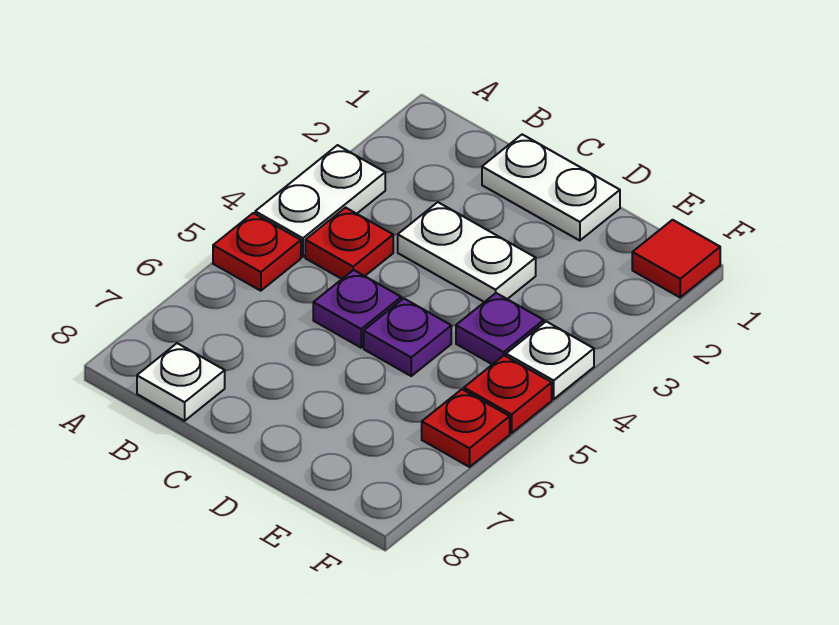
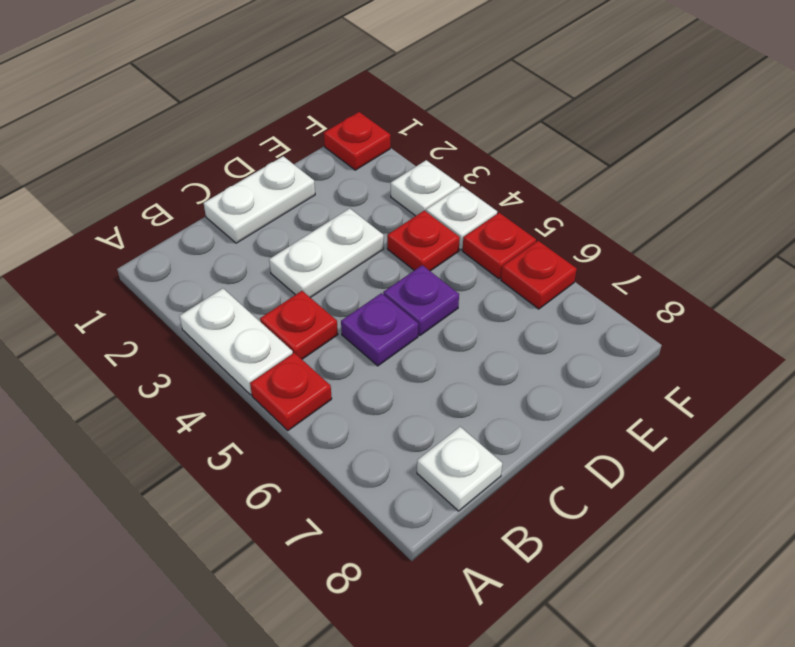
purple plate E4 level 1 -> red plate E4 level 1
red tile F1 level 1 -> red plate F1 level 1
none -> white plate F3 level 1

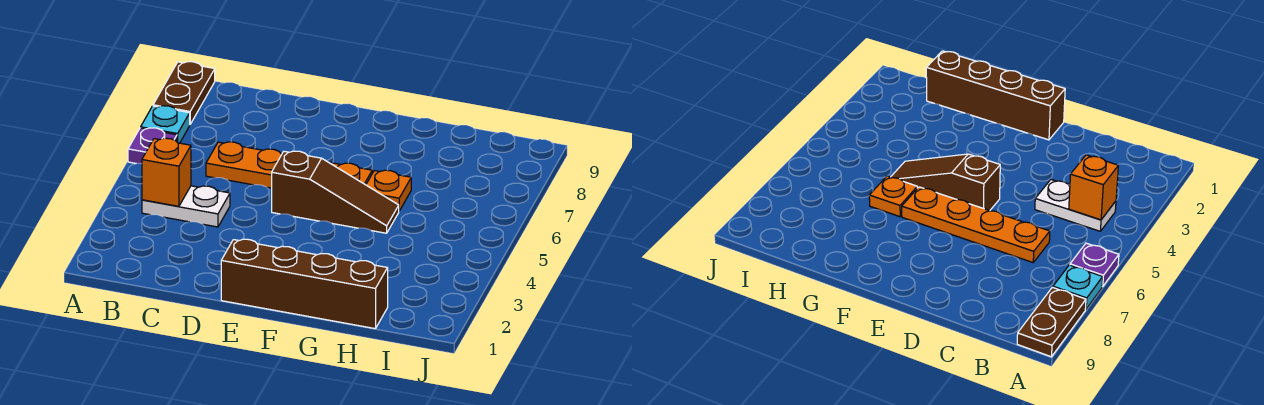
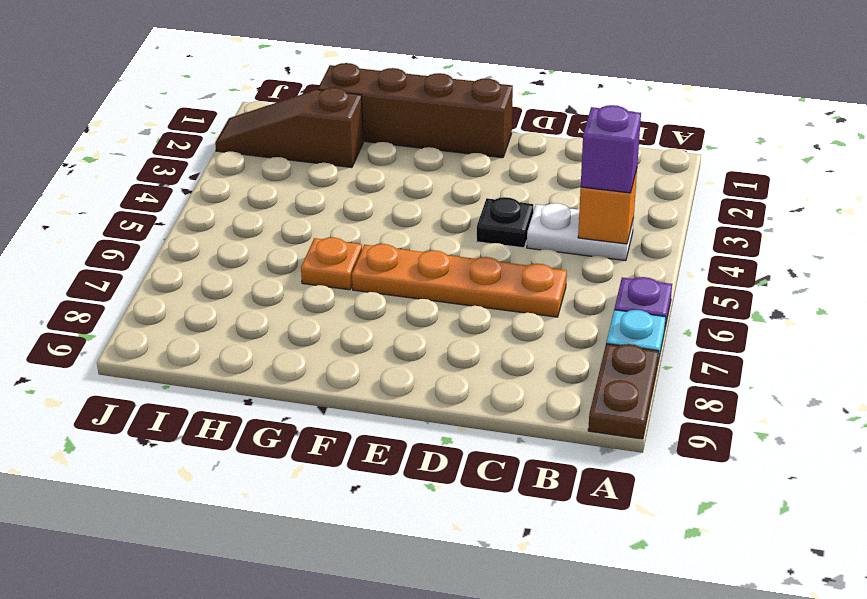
none -> purple brick B4 level 3
none -> black plate D4 level 1
brown slope E5:G5 level 1 top E -> brown slope H2:J2 level 1 top H

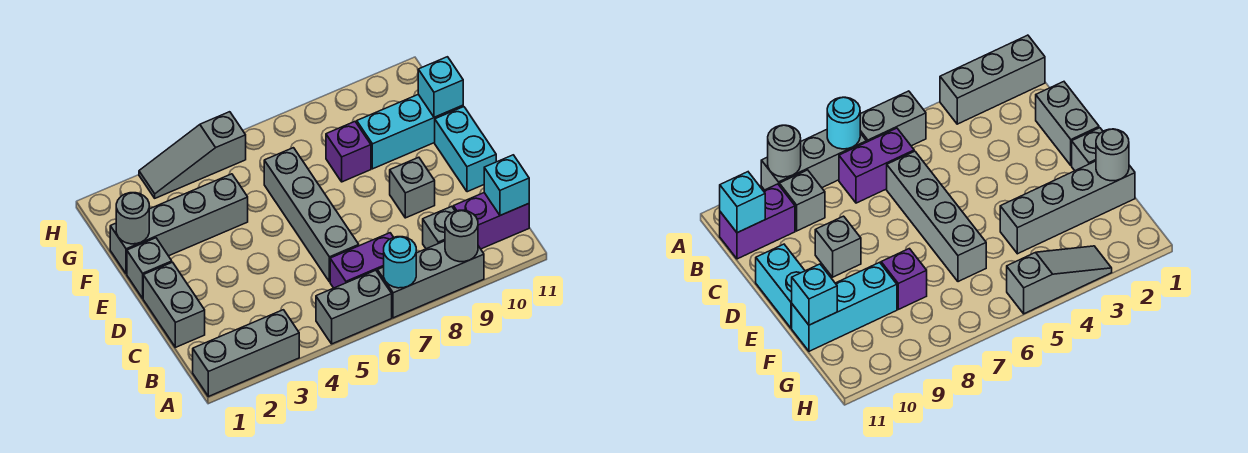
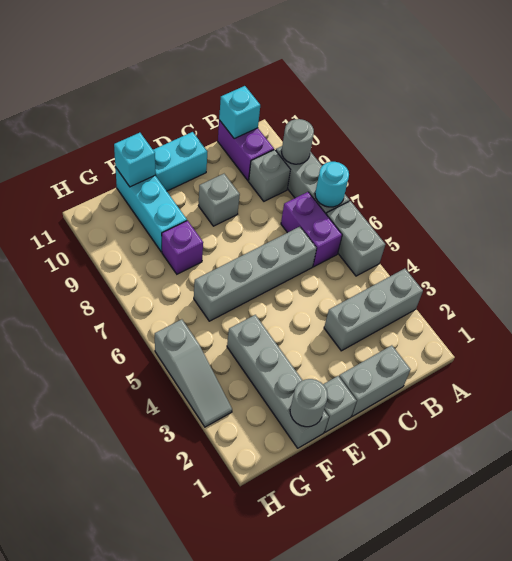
grey brick A1:A3 level 1 -> grey brick A3:C3 level 1

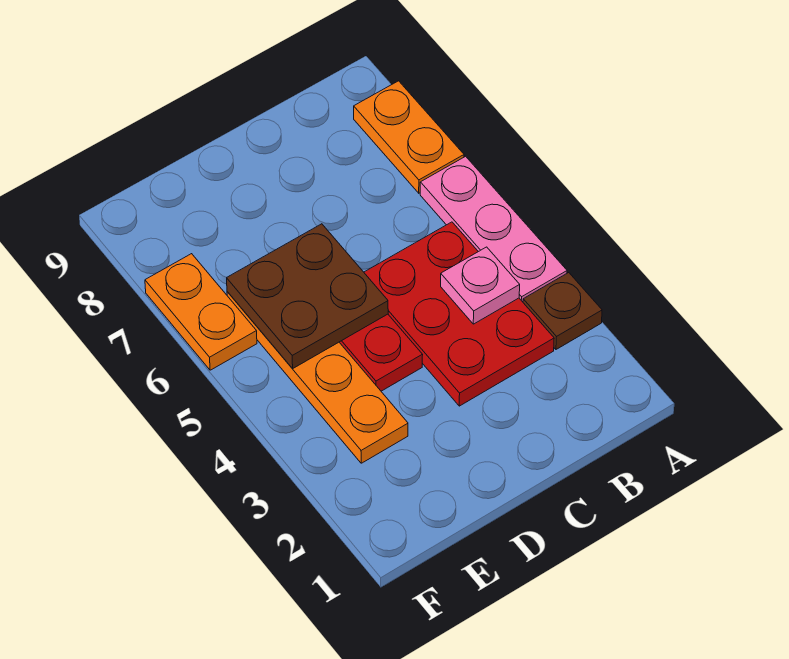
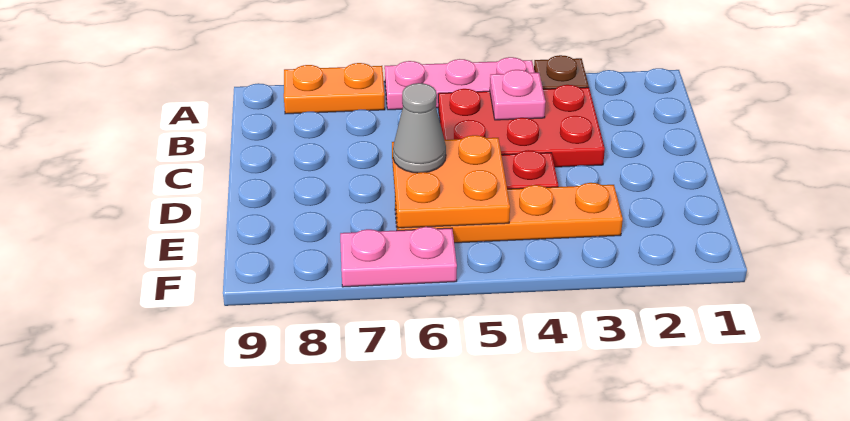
brown plate D5:E6 level 2 -> orange plate D5:E6 level 2
none -> grey cone D6 level 3
orange plate F6:F7 level 1 -> pink plate F6:F7 level 1

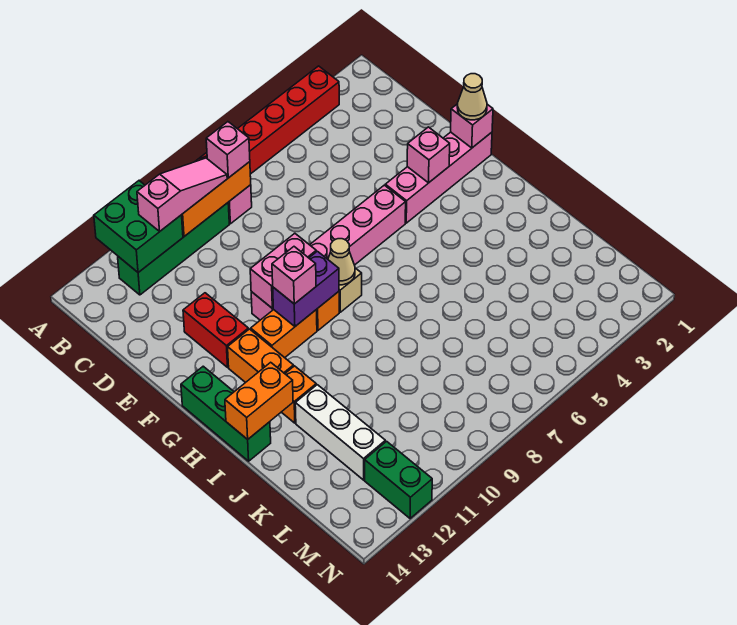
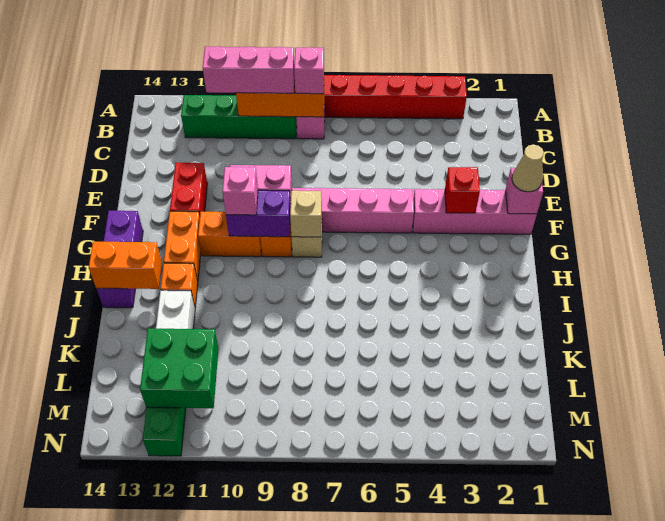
green brick A11:B12 level 2 -> green brick L11:M12 level 2
pink slope B9:B11 level 3 top 11 -> pink brick B9:B11 level 3
pink brick F3 level 2 -> red brick F3 level 2
tan cone G8 level 2 -> tan brick G8 level 2
green brick G14:I14 level 1 -> purple brick G14:I14 level 1

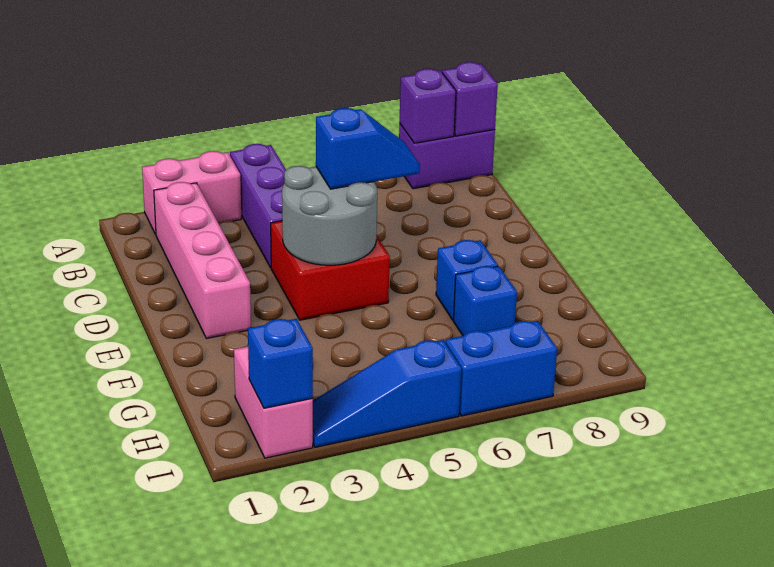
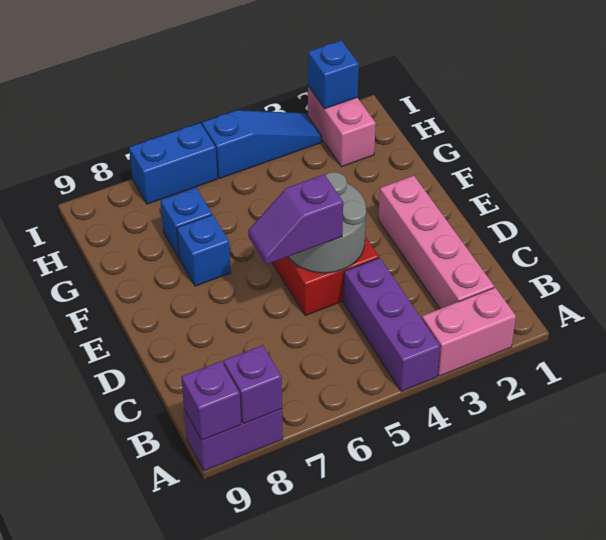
blue slope D5:D6 level 3 top 5 -> purple slope D5:D6 level 3 top 5

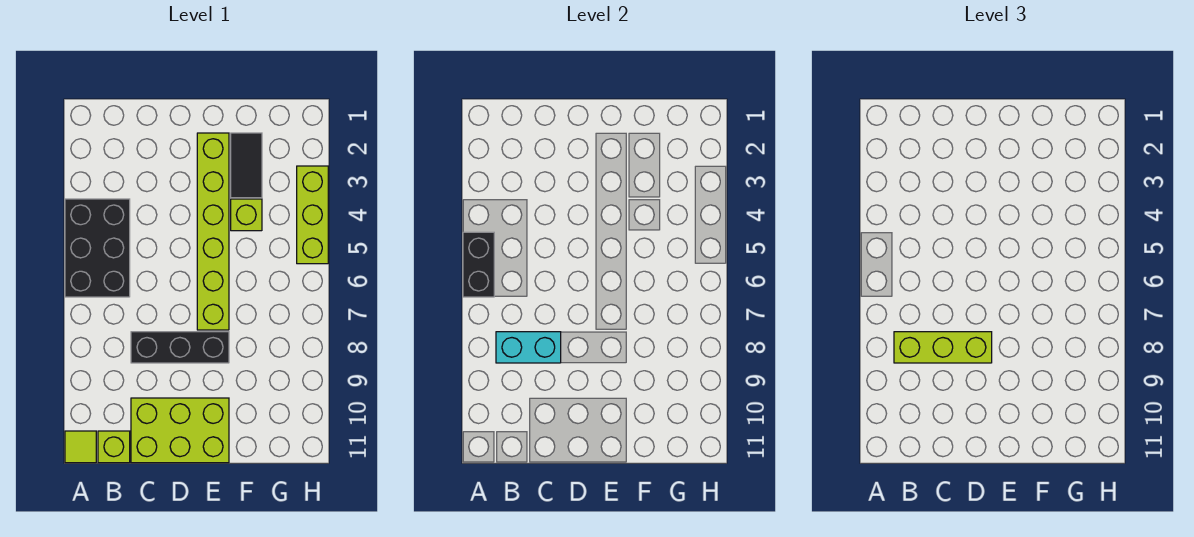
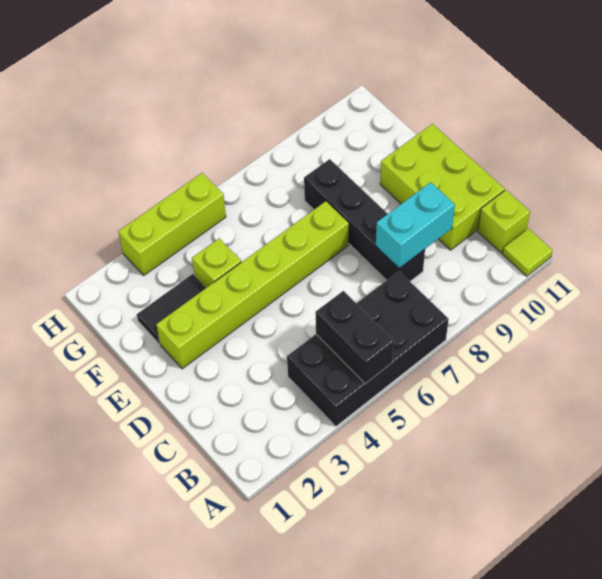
black brick A4:B6 level 1 -> black brick A4:B7 level 1
black brick A5:A6 level 2 -> black brick A5:B5 level 2
cyan brick B8:C8 level 2 -> cyan brick C8:C9 level 2
lime brick B8:D8 level 3 -> none
black brick C8:E8 level 1 -> black brick C8:F8 level 1

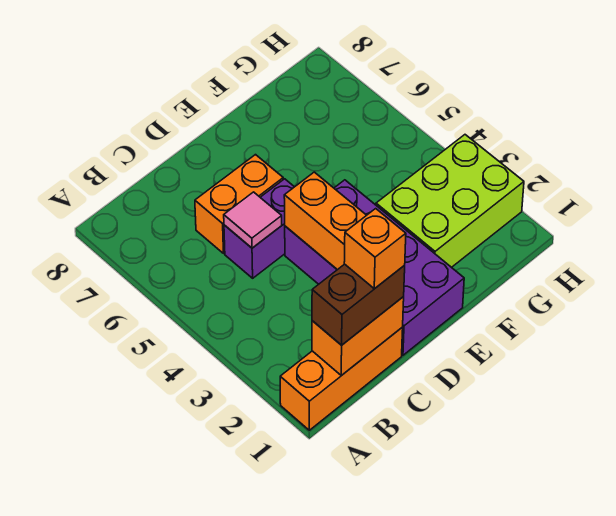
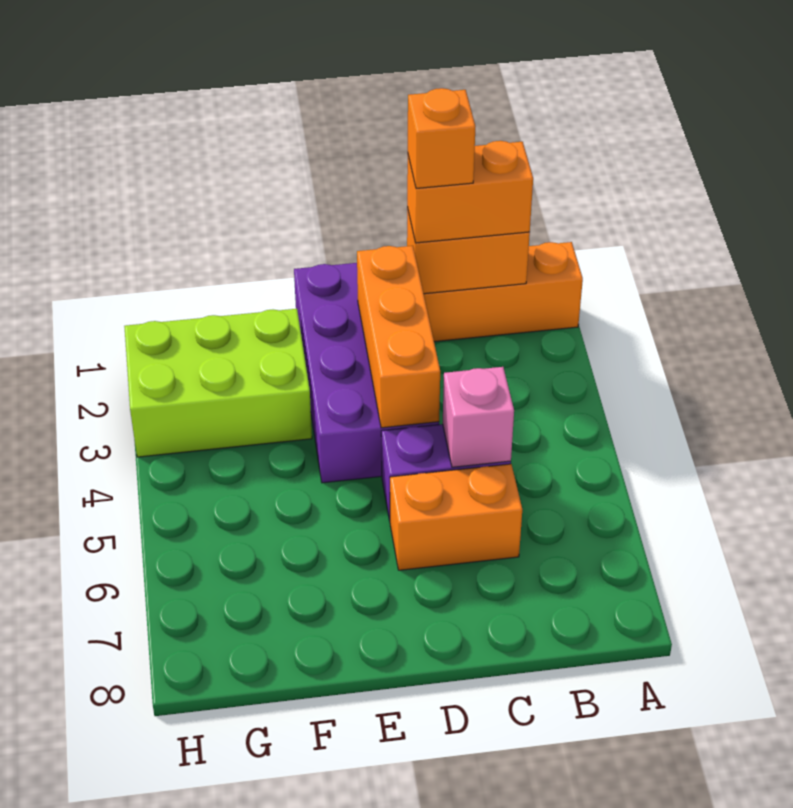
brown brick B1:C1 level 3 -> orange brick B1:C1 level 3
pink tile C5 level 2 -> pink brick C5 level 2

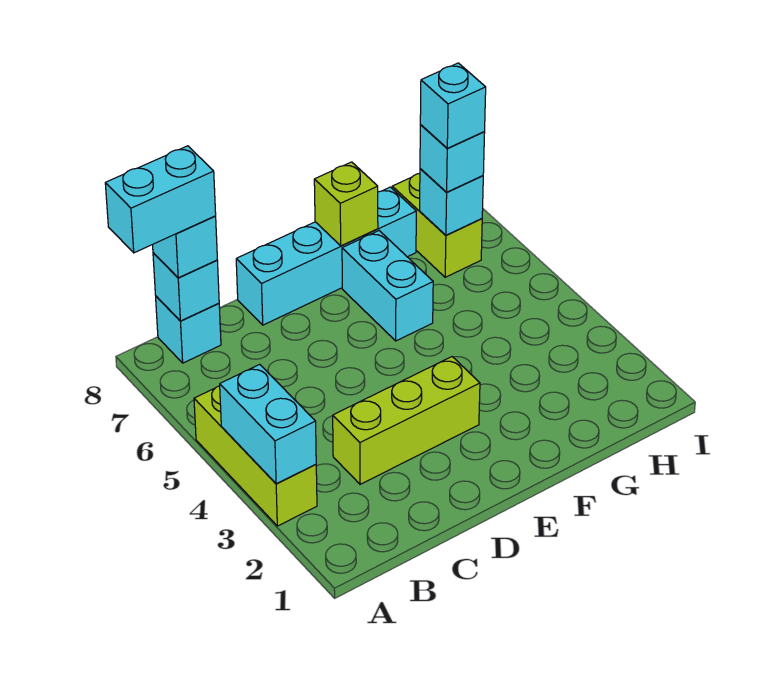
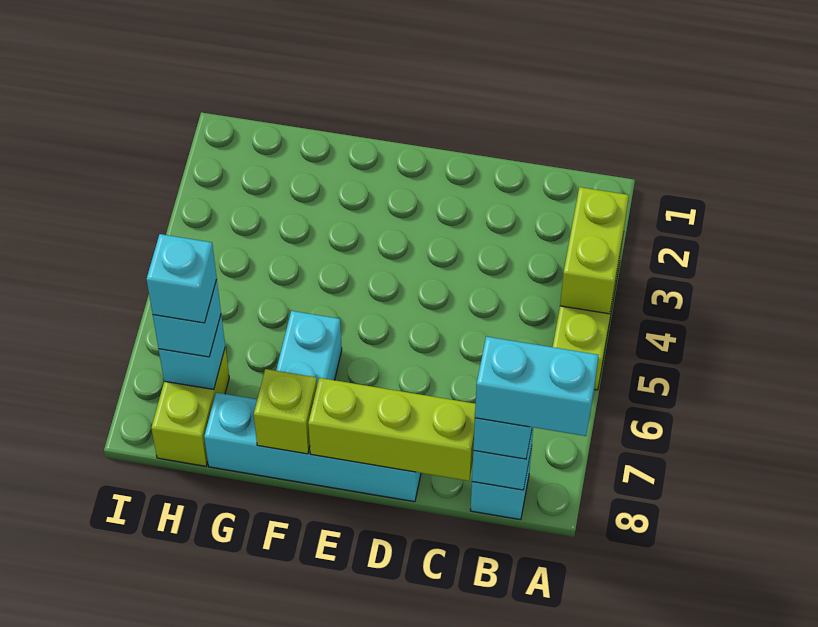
cyan brick A3:A4 level 2 -> lime brick A3:A4 level 2
lime brick C3:E3 level 1 -> lime brick C8:E8 level 2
....
• WORK ITEM: Give again the lines of the listing above that run from the one with "green brick G14:I14" up to and including the one with "cyan brick B8:C8". Keep them exact and omit the pictures.

• EXERCISE OUTPUT:
green brick G14:I14 level 1 -> purple brick G14:I14 level 1

blue slope D5:D6 level 3 top 5 -> purple slope D5:D6 level 3 top 5

black brick A4:B6 level 1 -> black brick A4:B7 level 1
black brick A5:A6 level 2 -> black brick A5:B5 level 2
cyan brick B8:C8 level 2 -> cyan brick C8:C9 level 2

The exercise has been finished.